[Object inventory comparisons]
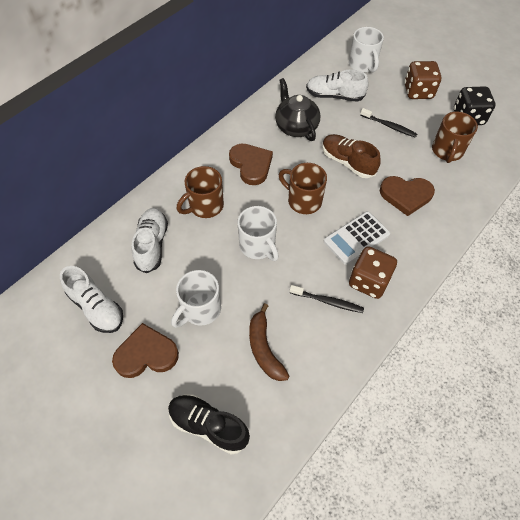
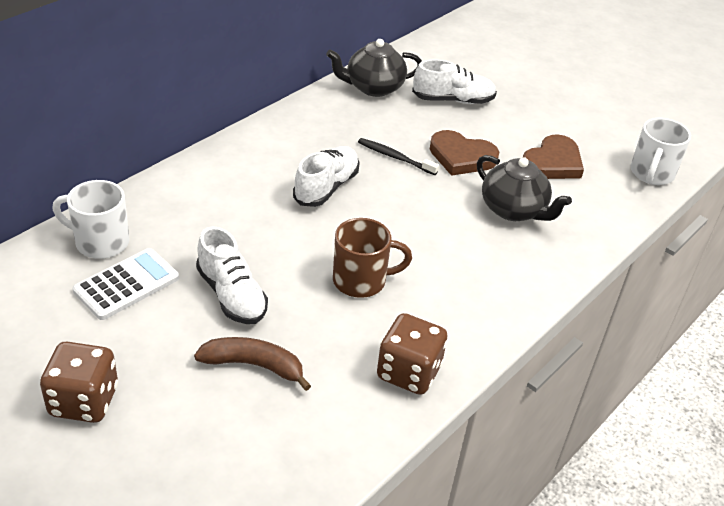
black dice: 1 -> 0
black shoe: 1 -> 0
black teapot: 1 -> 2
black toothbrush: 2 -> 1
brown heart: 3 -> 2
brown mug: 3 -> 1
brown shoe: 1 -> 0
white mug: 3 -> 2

**Work to be completed**
Every line from the one containing "black toothbrush: 2 -> 1" through the last line of the entries should be output exactly; nothing else belongs in the reply.

**Problem solution**
black toothbrush: 2 -> 1
brown heart: 3 -> 2
brown mug: 3 -> 1
brown shoe: 1 -> 0
white mug: 3 -> 2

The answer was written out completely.